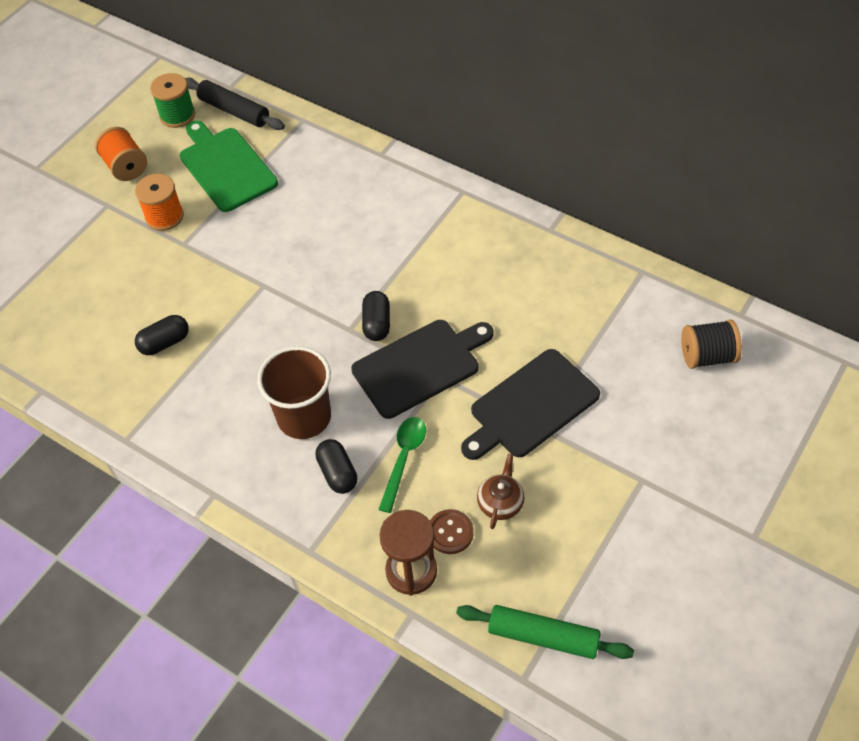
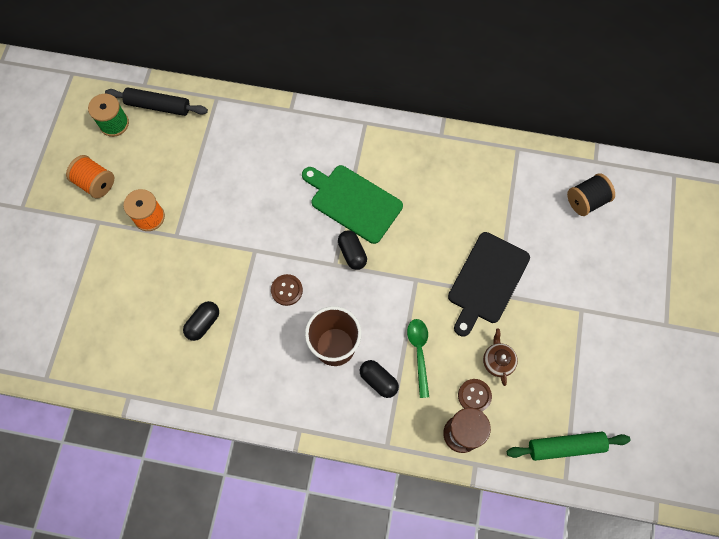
camera: 25 degrees left, 15 degrees up
(226, 167) = (176, 158): green cutting board -> green cutting board (353, 202)
(278, 338) = (287, 290): none -> brown button
(420, 366) = (398, 277): black cutting board -> none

* [What you need to do]: The listing is to be repeated exactly, with its pictures removed.

* [Exercise response]:
camera: 25 degrees left, 15 degrees up
(226, 167) = (176, 158): green cutting board -> green cutting board (353, 202)
(278, 338) = (287, 290): none -> brown button
(420, 366) = (398, 277): black cutting board -> none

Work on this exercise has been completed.